Rows from a dataset:
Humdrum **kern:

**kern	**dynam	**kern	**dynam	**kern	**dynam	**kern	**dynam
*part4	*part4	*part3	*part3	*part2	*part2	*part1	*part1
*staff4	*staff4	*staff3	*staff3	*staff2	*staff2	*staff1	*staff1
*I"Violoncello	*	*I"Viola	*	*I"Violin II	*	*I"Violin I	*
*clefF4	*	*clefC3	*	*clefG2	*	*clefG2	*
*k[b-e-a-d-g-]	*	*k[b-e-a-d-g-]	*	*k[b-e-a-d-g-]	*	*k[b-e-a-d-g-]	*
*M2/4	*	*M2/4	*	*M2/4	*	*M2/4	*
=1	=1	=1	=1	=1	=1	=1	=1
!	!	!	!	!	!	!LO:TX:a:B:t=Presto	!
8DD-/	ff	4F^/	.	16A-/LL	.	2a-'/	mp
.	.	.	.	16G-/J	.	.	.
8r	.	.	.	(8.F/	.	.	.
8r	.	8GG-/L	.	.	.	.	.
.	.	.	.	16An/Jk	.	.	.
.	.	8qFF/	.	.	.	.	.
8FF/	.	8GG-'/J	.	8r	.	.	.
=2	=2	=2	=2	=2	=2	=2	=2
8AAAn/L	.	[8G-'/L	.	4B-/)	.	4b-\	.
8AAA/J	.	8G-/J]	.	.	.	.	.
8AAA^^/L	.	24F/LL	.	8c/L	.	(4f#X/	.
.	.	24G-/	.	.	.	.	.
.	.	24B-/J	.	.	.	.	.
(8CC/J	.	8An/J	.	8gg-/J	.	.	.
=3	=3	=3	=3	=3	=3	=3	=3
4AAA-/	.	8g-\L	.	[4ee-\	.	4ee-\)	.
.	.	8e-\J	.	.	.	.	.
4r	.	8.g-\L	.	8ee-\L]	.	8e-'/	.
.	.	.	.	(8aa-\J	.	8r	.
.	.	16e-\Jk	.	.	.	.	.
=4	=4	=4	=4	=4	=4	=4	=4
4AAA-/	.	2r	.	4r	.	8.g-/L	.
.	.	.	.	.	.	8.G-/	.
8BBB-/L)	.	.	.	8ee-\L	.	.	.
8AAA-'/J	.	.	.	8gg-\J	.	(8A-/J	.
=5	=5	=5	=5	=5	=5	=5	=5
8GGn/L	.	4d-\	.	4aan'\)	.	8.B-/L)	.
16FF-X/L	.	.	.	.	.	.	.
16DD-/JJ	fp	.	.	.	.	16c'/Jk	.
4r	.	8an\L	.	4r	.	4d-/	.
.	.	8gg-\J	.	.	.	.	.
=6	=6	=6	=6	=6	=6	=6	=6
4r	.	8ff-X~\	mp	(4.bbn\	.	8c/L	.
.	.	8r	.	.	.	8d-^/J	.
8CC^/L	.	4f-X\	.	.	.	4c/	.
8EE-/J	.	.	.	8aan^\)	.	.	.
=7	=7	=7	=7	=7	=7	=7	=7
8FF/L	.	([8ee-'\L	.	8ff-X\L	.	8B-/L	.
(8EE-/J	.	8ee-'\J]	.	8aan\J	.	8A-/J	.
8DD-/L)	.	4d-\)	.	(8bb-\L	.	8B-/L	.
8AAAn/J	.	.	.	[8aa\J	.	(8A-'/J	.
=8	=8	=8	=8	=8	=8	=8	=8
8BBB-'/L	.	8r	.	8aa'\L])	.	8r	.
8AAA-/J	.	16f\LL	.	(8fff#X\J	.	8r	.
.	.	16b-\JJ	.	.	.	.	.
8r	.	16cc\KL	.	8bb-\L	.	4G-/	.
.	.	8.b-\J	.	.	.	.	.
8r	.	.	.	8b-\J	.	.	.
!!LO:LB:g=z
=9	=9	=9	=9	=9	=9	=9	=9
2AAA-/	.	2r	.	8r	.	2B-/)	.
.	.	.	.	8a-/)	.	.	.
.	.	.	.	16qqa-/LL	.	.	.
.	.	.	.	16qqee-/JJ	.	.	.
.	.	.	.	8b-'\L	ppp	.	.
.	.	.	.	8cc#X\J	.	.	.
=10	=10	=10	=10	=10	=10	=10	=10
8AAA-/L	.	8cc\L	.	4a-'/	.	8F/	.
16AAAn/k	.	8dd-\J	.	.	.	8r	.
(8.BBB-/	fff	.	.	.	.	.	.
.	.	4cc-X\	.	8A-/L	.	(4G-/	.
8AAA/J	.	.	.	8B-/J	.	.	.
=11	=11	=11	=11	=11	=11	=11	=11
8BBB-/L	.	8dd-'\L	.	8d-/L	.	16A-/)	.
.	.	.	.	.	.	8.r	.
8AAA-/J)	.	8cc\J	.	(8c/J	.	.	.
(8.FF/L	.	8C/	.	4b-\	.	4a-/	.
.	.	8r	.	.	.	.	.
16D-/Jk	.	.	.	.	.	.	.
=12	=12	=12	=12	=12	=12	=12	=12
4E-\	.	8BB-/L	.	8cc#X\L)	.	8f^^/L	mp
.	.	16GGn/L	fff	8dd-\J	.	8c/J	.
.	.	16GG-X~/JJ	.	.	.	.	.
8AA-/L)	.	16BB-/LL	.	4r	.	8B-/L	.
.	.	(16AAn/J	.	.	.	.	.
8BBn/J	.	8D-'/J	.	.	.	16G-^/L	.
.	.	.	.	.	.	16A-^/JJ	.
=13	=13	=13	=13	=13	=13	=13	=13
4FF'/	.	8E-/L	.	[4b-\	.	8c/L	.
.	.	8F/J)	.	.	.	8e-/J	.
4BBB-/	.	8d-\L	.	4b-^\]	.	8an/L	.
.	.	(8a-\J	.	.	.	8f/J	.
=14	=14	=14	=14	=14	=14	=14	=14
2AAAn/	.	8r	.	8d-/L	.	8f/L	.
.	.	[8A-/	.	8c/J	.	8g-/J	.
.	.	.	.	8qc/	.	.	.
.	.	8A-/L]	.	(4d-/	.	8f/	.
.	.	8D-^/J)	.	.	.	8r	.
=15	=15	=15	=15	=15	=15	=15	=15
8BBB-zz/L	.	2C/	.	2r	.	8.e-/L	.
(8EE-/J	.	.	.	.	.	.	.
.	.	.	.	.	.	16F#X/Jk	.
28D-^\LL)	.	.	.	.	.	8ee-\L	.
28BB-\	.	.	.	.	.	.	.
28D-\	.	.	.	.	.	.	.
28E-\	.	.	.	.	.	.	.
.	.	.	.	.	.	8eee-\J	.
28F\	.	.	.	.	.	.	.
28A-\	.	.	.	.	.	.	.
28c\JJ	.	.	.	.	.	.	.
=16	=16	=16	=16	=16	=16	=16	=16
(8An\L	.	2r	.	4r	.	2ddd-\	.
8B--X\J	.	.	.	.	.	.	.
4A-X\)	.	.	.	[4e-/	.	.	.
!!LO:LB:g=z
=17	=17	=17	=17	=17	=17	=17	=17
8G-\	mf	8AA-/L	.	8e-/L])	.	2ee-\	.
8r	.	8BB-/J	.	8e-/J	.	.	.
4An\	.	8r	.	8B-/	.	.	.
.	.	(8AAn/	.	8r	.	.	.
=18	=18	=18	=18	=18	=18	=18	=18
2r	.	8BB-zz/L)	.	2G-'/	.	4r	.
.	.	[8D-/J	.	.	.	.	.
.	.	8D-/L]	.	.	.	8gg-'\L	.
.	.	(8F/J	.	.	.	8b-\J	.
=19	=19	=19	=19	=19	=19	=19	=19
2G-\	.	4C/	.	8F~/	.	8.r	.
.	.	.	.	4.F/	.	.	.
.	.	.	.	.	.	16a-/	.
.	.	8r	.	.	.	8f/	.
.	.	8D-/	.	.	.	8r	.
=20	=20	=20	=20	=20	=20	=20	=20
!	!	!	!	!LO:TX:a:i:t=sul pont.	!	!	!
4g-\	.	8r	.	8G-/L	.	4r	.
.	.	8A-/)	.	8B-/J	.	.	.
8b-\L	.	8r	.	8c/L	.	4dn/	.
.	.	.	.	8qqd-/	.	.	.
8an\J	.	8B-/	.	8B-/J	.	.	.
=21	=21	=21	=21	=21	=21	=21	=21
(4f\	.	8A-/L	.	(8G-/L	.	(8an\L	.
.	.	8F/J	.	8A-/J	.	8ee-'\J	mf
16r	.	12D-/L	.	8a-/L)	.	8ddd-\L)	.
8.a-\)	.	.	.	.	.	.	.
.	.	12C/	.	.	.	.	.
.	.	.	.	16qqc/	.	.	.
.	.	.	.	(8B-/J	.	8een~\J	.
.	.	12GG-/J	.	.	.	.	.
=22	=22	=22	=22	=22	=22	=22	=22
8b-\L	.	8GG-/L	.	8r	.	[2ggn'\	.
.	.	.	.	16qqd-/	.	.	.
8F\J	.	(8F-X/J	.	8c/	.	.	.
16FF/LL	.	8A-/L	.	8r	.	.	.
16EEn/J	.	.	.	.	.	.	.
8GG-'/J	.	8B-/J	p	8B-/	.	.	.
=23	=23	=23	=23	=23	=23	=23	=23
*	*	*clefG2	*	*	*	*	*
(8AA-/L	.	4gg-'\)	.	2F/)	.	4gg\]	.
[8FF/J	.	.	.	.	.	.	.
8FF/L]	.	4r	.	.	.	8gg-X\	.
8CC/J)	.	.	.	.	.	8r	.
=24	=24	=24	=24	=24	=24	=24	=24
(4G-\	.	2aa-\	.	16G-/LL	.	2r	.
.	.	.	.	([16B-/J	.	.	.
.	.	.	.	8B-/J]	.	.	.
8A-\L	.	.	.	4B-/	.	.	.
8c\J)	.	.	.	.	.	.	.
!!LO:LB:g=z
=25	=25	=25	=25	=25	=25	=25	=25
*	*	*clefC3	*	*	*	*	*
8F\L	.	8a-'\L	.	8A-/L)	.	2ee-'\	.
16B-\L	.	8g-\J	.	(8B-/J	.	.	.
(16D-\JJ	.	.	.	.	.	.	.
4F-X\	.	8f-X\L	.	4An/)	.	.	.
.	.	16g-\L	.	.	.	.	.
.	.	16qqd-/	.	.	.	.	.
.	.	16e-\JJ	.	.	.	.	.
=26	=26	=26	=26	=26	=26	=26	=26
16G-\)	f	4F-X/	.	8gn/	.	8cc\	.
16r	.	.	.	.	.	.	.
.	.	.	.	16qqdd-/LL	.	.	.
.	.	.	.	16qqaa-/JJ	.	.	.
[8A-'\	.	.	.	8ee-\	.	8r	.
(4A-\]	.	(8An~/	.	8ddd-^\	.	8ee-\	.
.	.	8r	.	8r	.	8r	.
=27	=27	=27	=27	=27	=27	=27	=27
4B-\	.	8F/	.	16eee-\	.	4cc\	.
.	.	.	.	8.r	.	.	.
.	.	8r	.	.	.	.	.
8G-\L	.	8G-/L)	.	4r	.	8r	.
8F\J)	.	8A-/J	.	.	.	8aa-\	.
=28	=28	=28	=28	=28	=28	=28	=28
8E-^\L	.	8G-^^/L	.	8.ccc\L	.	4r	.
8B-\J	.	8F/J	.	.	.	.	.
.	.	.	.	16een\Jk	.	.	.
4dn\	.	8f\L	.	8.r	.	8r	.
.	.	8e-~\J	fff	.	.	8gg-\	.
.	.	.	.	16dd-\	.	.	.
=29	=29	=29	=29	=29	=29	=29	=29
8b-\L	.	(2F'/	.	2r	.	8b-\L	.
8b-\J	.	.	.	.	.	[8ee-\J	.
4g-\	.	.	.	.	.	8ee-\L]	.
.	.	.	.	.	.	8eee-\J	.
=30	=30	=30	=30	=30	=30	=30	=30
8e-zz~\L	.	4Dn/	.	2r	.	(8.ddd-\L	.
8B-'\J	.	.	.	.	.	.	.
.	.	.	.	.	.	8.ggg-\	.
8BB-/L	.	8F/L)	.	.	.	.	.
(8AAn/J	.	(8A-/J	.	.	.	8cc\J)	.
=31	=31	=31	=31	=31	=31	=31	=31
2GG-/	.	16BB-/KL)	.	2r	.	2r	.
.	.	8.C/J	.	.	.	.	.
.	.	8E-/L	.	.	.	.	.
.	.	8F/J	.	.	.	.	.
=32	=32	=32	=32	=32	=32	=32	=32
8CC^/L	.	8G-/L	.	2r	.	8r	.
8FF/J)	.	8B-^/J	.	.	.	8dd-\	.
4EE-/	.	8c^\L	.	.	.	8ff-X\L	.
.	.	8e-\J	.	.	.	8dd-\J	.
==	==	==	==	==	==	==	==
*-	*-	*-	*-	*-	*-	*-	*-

Goal of the exercise:
List every line in the entries above that contains the string "kern". Only matches with the same capitalization count.

Reply:
Humdrum **kern:
**kern	**dynam	**kern	**dynam	**kern	**dynam	**kern	**dynam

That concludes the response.